Given data =
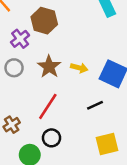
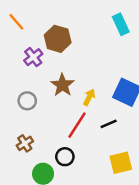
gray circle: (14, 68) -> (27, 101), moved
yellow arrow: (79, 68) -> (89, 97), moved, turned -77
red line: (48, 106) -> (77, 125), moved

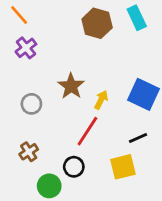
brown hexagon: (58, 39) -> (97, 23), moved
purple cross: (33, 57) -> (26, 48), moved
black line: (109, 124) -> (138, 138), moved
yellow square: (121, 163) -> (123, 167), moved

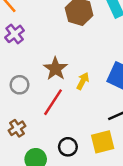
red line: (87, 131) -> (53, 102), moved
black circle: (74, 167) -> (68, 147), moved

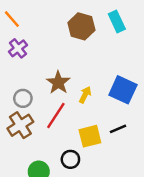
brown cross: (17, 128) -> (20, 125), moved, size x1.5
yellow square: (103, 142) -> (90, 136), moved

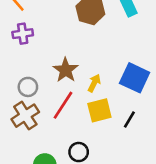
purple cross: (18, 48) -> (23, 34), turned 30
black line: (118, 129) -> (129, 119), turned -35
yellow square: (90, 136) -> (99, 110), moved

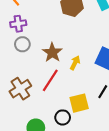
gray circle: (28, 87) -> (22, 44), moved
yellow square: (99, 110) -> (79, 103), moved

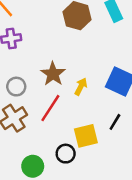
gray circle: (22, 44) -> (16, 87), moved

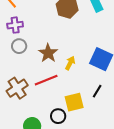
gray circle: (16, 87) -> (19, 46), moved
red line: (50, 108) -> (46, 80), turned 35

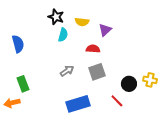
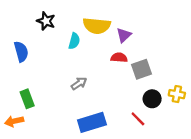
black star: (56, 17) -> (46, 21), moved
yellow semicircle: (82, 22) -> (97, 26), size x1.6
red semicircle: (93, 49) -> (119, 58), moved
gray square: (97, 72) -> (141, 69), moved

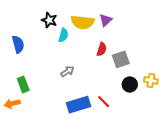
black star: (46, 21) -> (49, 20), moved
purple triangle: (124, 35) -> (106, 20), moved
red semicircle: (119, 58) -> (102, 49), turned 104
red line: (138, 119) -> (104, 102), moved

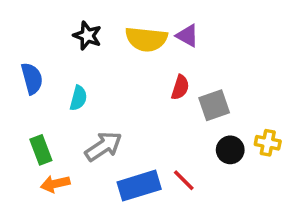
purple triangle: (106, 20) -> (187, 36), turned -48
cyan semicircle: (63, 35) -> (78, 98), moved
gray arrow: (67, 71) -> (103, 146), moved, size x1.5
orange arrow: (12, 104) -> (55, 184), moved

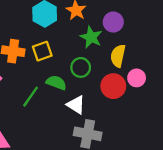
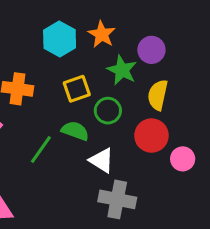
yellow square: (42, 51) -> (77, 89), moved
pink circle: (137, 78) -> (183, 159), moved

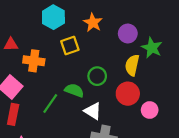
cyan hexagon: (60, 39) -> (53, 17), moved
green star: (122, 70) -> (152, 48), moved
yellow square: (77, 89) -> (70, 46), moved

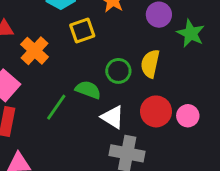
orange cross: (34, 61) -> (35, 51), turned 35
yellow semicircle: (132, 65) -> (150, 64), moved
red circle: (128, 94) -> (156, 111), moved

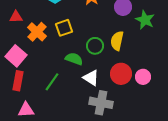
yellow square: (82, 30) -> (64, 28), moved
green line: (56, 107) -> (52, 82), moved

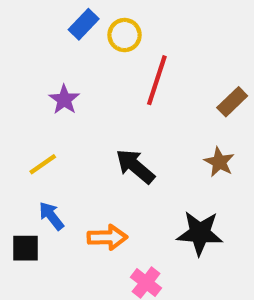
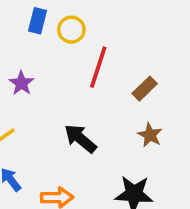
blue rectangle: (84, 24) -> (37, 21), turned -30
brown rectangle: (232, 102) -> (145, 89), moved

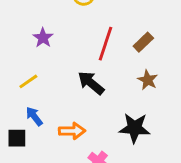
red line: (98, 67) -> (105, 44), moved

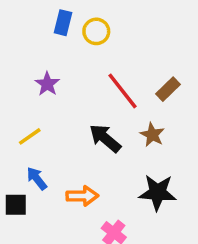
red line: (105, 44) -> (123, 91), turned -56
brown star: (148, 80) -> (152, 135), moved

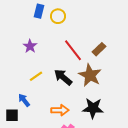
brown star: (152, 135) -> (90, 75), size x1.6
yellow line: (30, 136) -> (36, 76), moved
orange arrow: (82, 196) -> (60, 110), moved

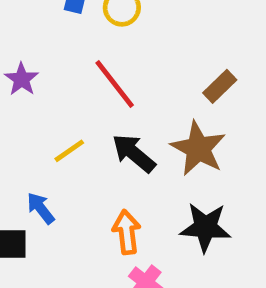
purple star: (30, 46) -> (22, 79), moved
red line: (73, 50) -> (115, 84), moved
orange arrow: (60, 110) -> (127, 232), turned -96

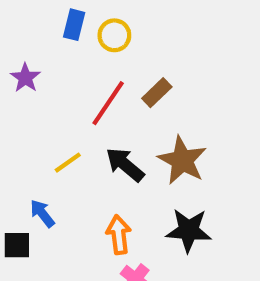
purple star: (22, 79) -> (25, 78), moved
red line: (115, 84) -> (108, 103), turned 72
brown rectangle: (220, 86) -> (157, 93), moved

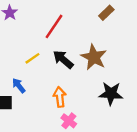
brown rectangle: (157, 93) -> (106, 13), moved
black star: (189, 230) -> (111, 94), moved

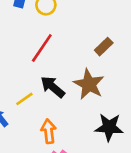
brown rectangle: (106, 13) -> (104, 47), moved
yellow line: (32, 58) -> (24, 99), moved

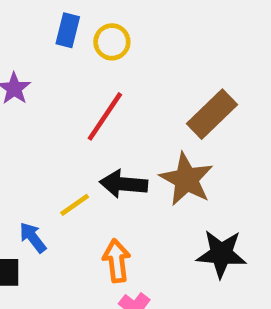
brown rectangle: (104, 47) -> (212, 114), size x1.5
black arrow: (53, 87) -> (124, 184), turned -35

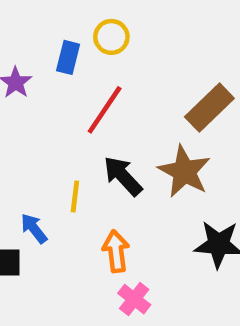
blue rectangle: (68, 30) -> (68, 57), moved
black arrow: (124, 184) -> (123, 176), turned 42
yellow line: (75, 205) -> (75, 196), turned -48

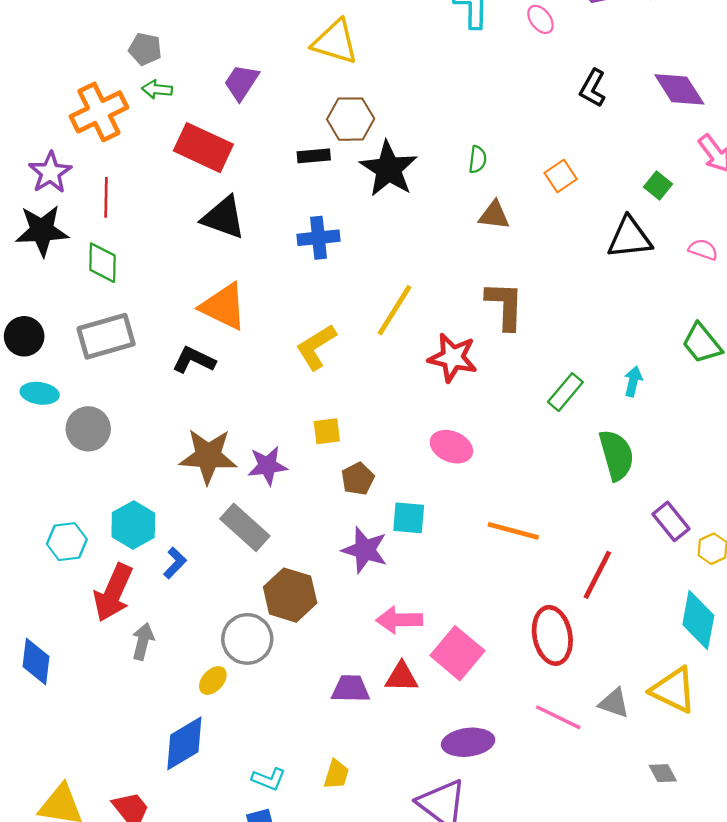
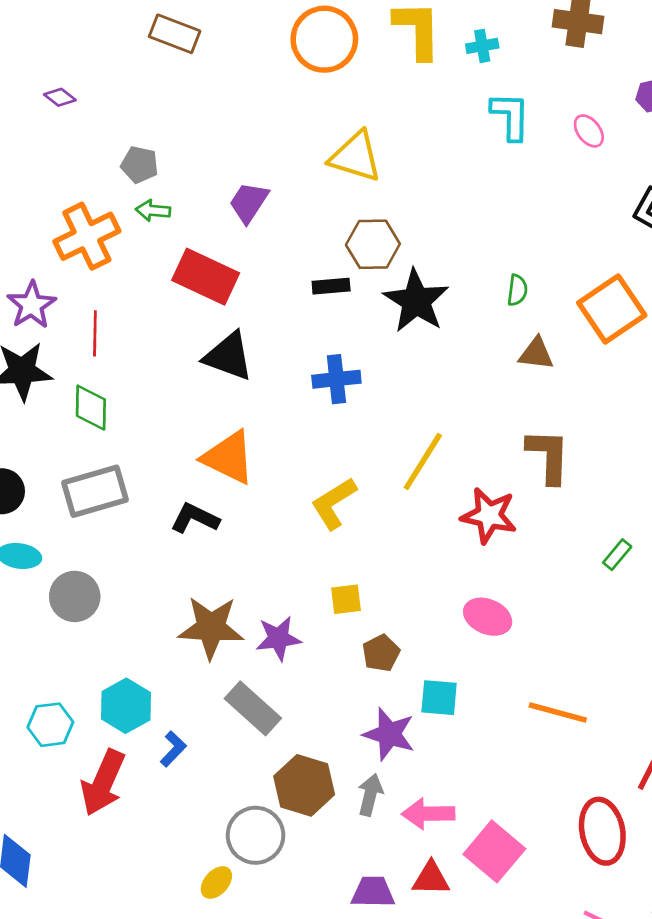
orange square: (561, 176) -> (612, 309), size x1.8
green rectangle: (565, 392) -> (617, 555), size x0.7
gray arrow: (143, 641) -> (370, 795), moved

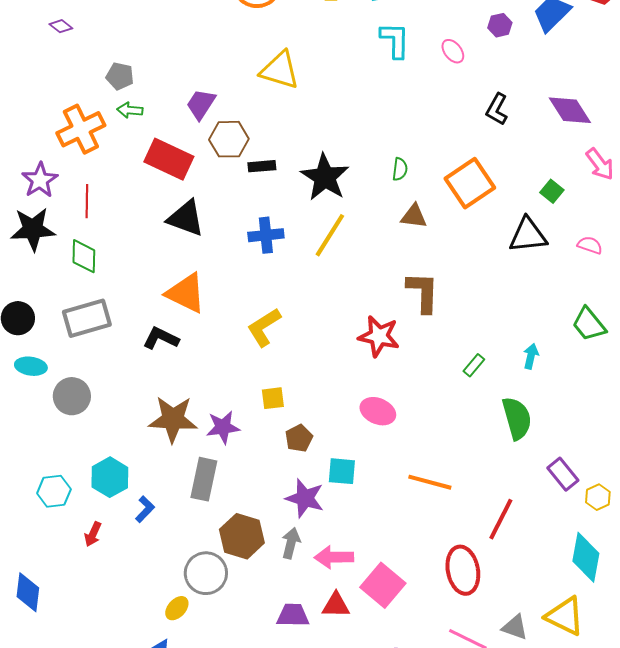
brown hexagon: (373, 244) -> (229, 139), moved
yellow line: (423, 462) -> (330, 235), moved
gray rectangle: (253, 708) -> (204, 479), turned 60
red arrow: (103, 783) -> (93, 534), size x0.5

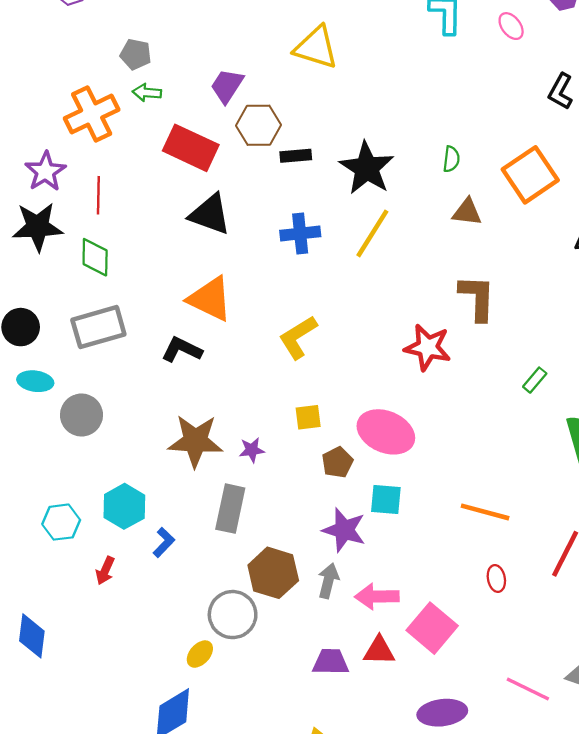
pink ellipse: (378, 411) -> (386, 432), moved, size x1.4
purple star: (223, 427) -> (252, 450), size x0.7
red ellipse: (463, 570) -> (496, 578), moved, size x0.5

Task brief = Both the line containing "purple star: (30, 46) -> (22, 79), moved" and the line containing "blue rectangle: (68, 30) -> (68, 57), moved" above belong in the output, as do the lines between them. Print them exactly, without pictures.

Solution below =
purple star: (30, 46) -> (22, 79), moved
red line: (73, 50) -> (115, 84), moved
orange arrow: (60, 110) -> (127, 232), turned -96

purple star: (22, 79) -> (25, 78), moved
red line: (115, 84) -> (108, 103), turned 72
brown rectangle: (220, 86) -> (157, 93), moved

brown rectangle: (157, 93) -> (106, 13), moved
black star: (189, 230) -> (111, 94), moved

brown rectangle: (106, 13) -> (104, 47), moved
yellow line: (32, 58) -> (24, 99), moved

brown rectangle: (104, 47) -> (212, 114), size x1.5
black arrow: (53, 87) -> (124, 184), turned -35

blue rectangle: (68, 30) -> (68, 57), moved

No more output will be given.